Task to carry out: Give the data back exactly. Leave out any images.

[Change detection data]

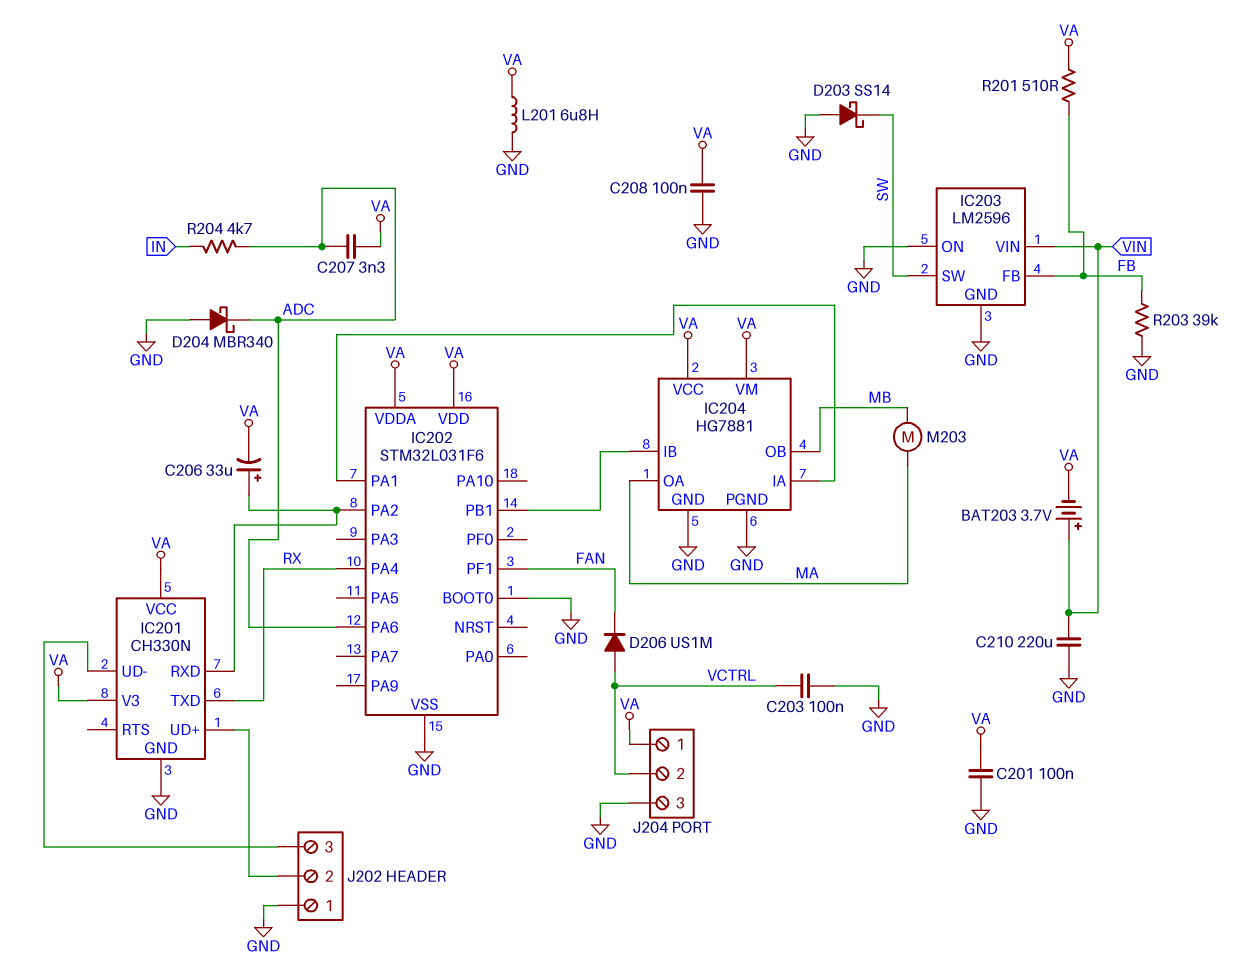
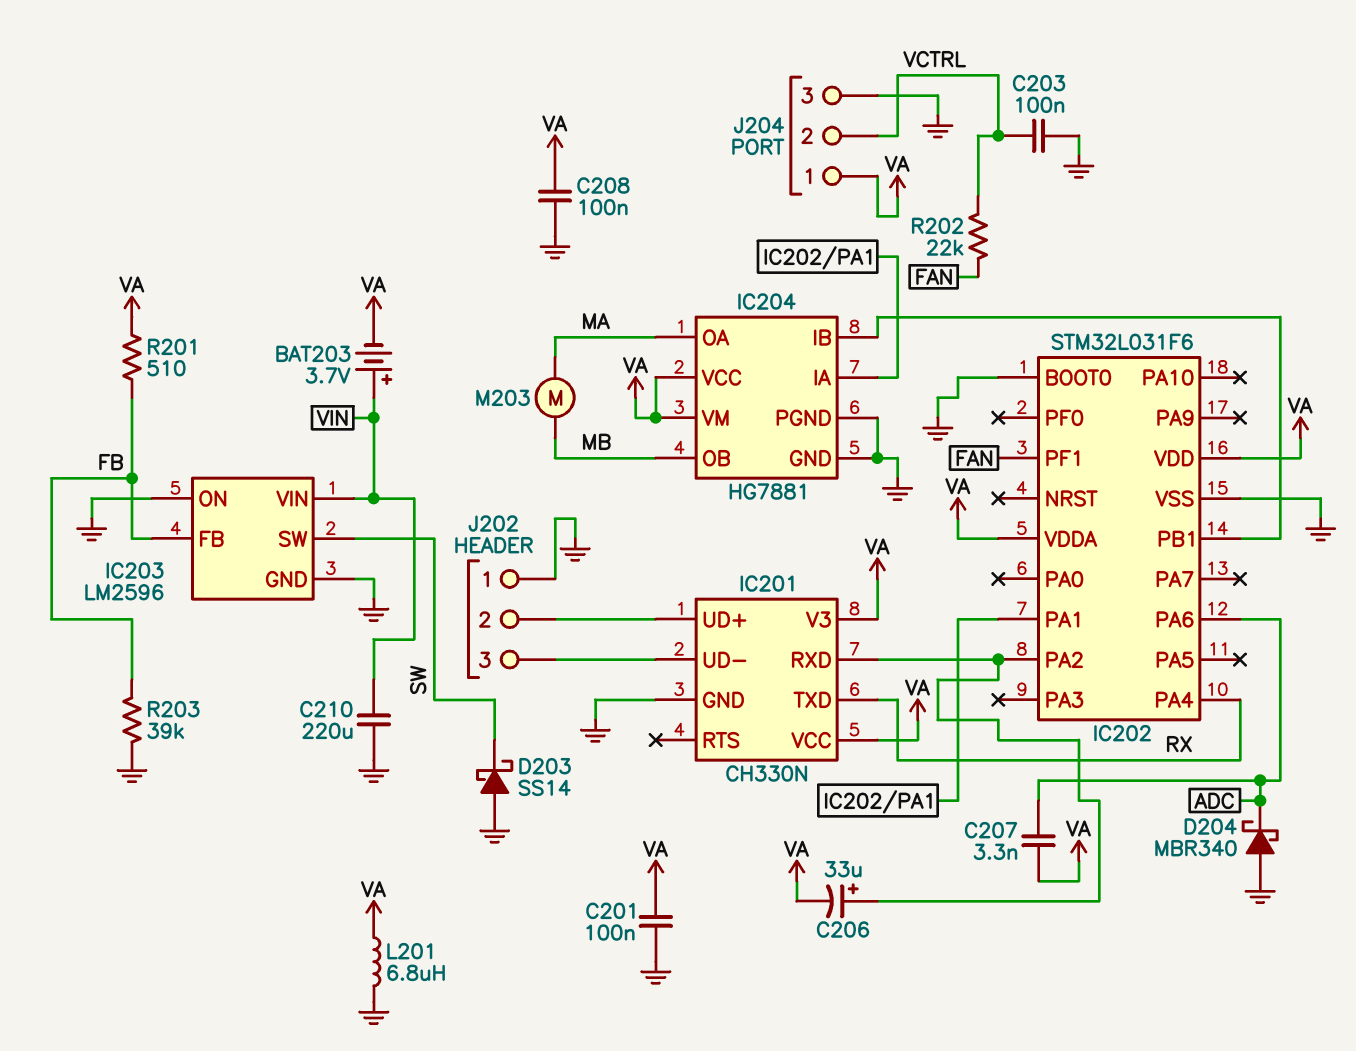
D206: diode US1M (A VCTRL, K FAN) -> none
R202: none -> 22k (FAN, VCTRL)
R204: 4.7k (ADC, IN) -> none

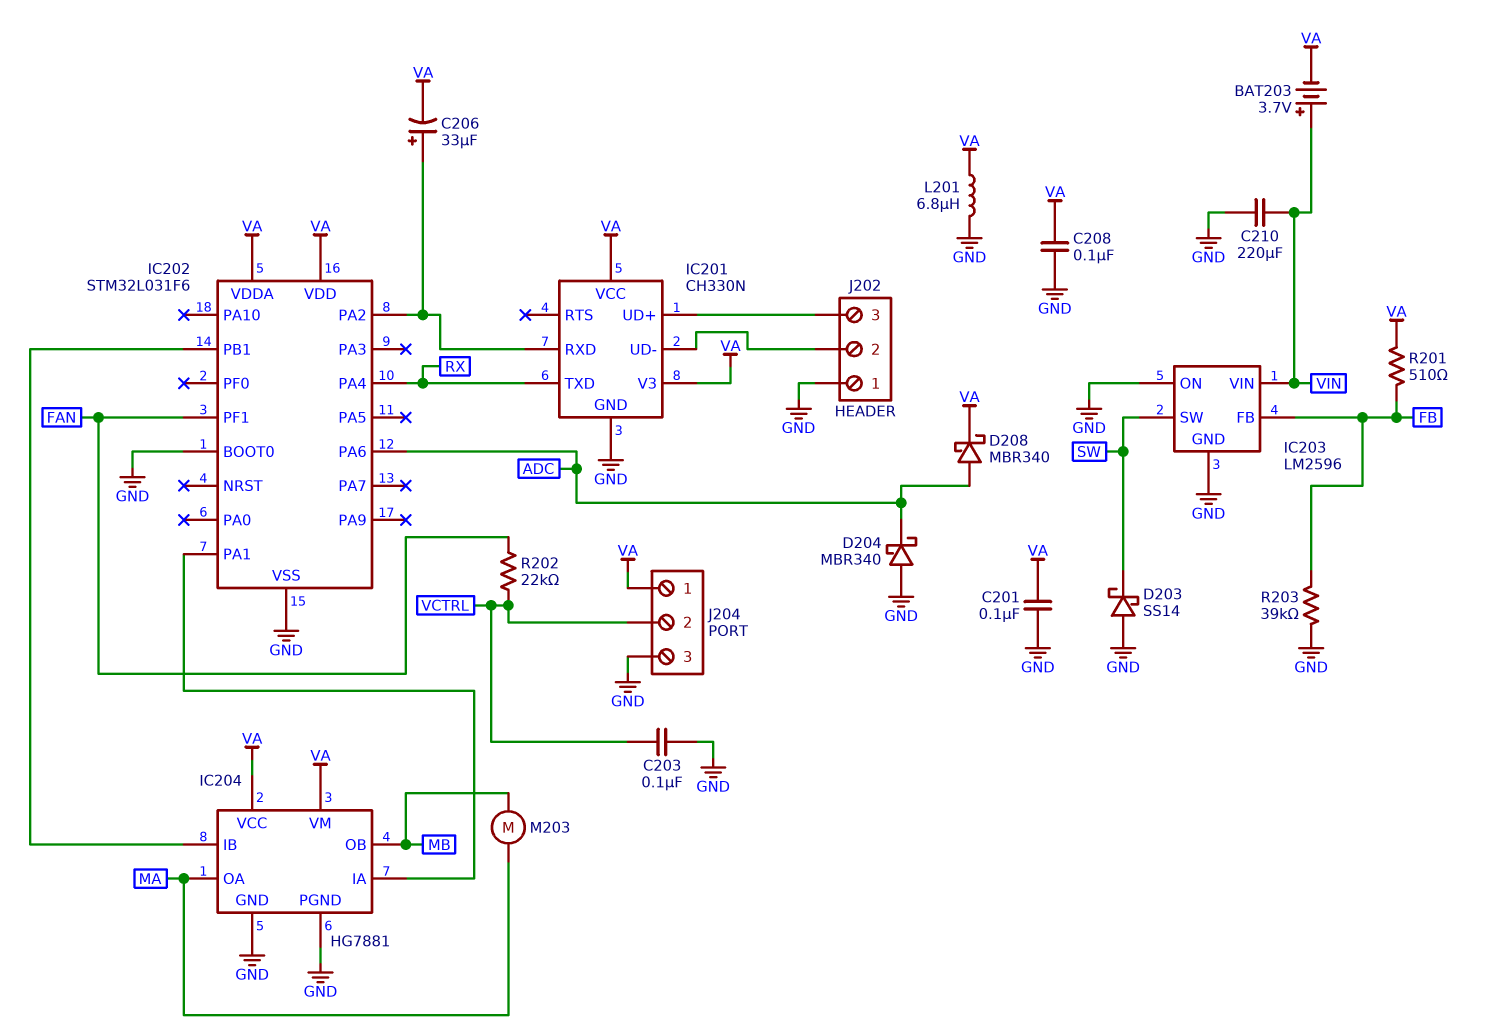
C207: 3.3nF (ADC, VA) -> none
D208: none -> schottky MBR340 (A ADC, K VA)
J202 pin 2: IC201/UD+ -> IC201/UD-
J202 pin 3: IC201/UD- -> IC201/UD+

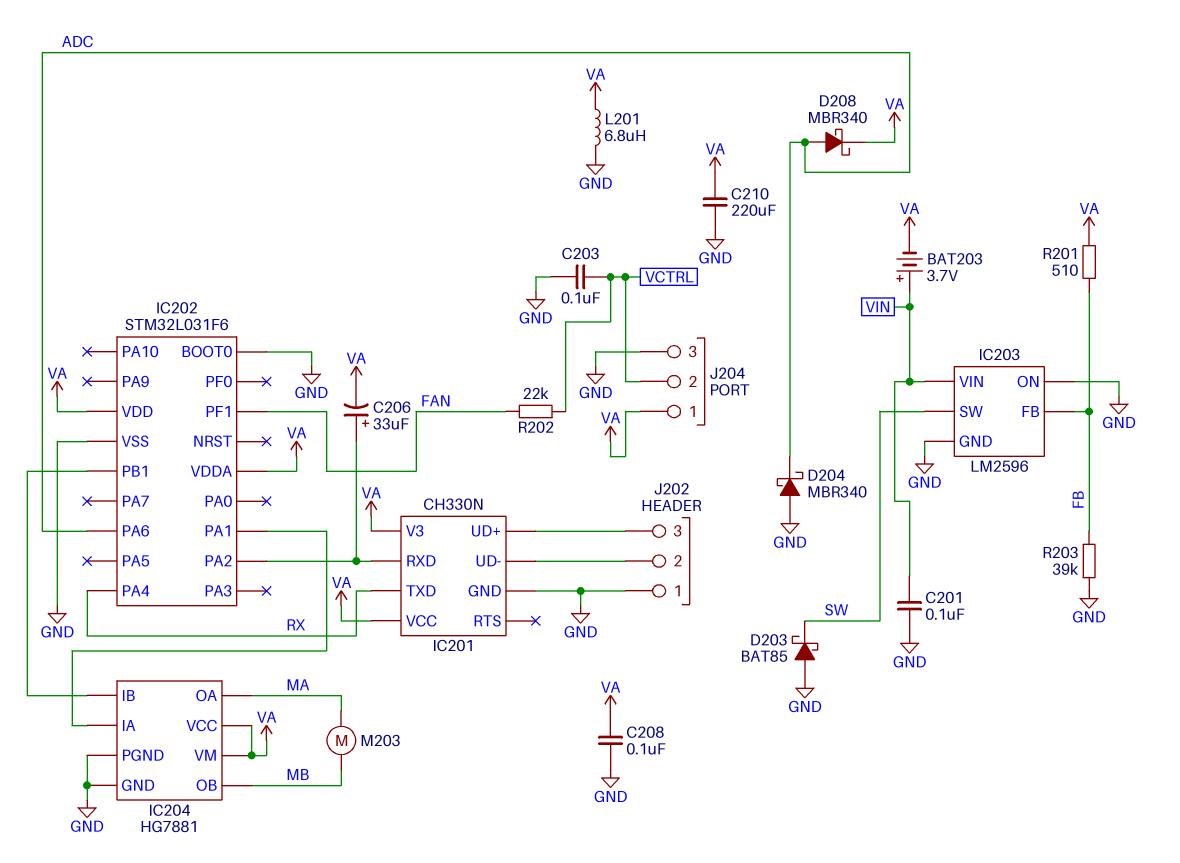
C201: 100nF (GND, VA) -> 100nF (GND, VIN)
C210: 220uF (GND, VIN) -> 220uF (GND, VA)
D203: schottky SS14 (A GND, K SW) -> schottky BAT85 (A GND, K SW)

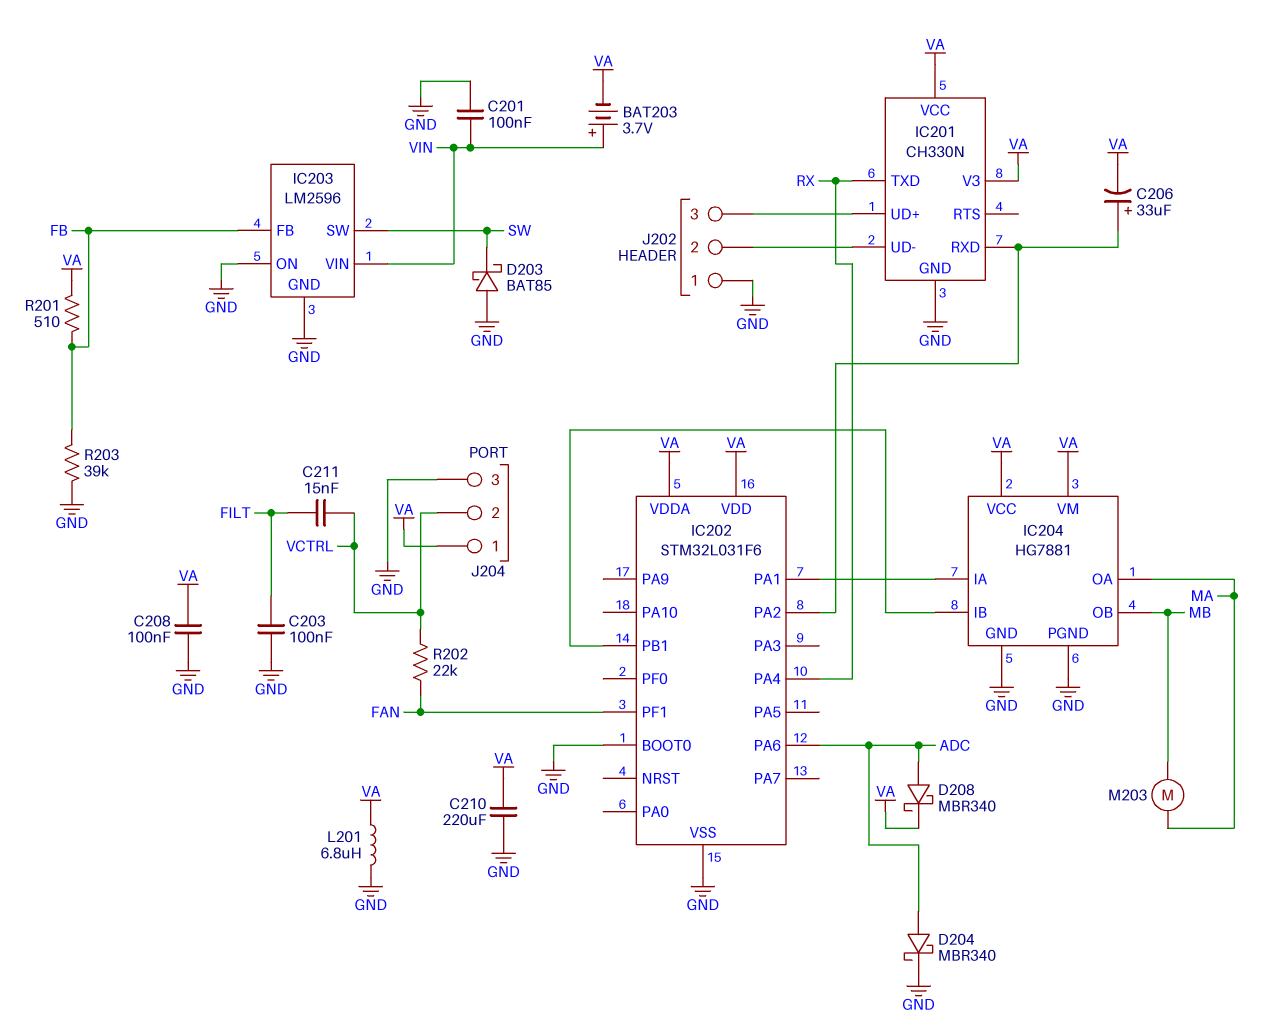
C203: 100nF (GND, VCTRL) -> 100nF (FILT, GND)
C211: none -> 15nF (FILT, VCTRL)
D204: schottky MBR340 (A GND, K ADC) -> schottky MBR340 (A ADC, K GND)

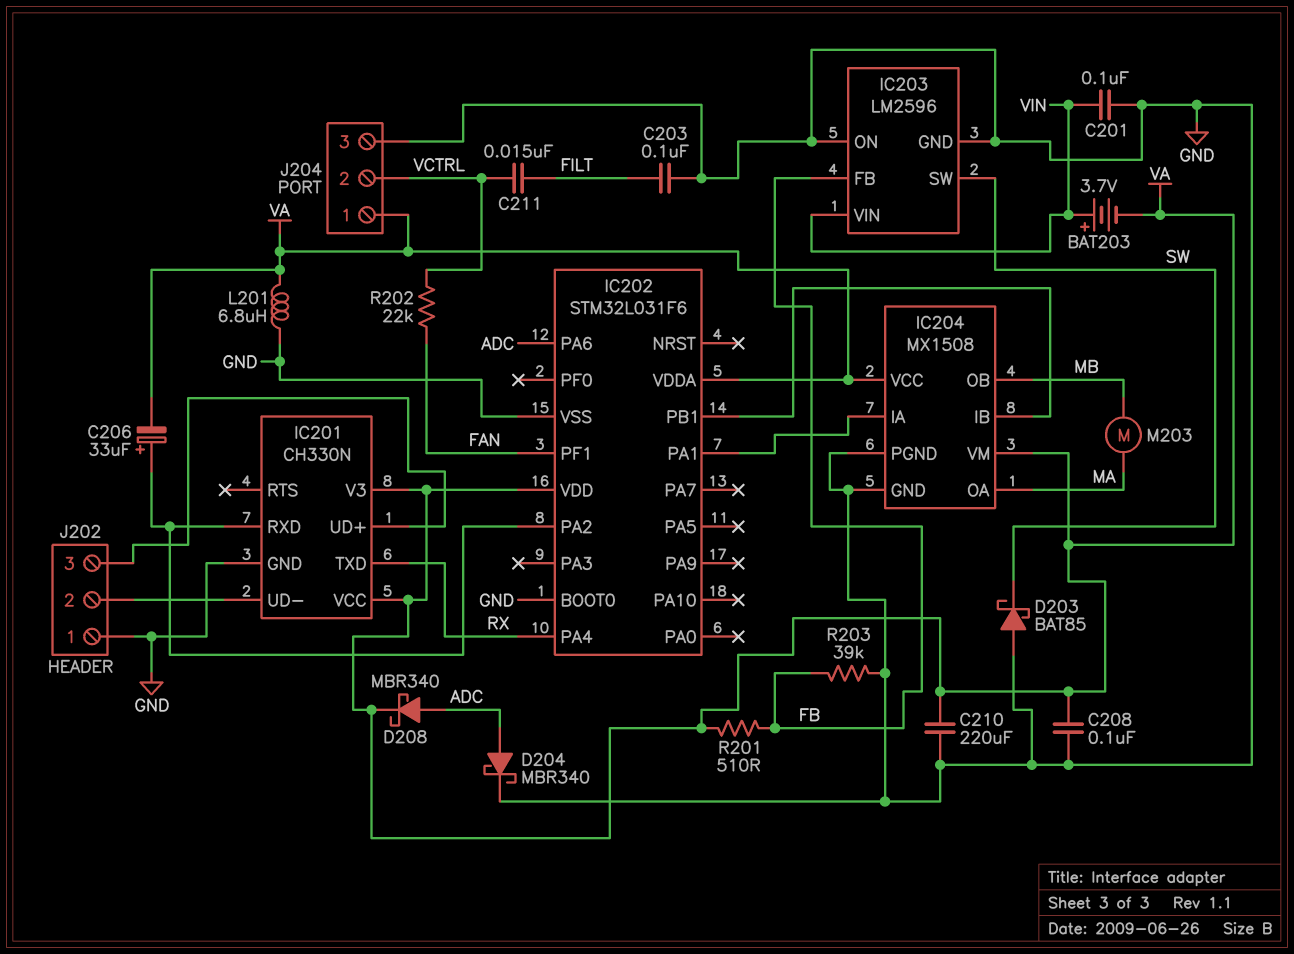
IC204: HG7881 -> MX1508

Response below:
D206: diode US1M (A VCTRL, K FAN) -> none
R202: none -> 22k (FAN, VCTRL)
R204: 4.7k (ADC, IN) -> none

C207: 3.3nF (ADC, VA) -> none
D208: none -> schottky MBR340 (A ADC, K VA)
J202 pin 2: IC201/UD+ -> IC201/UD-
J202 pin 3: IC201/UD- -> IC201/UD+

C201: 100nF (GND, VA) -> 100nF (GND, VIN)
C210: 220uF (GND, VIN) -> 220uF (GND, VA)
D203: schottky SS14 (A GND, K SW) -> schottky BAT85 (A GND, K SW)

C203: 100nF (GND, VCTRL) -> 100nF (FILT, GND)
C211: none -> 15nF (FILT, VCTRL)
D204: schottky MBR340 (A GND, K ADC) -> schottky MBR340 (A ADC, K GND)

IC204: HG7881 -> MX1508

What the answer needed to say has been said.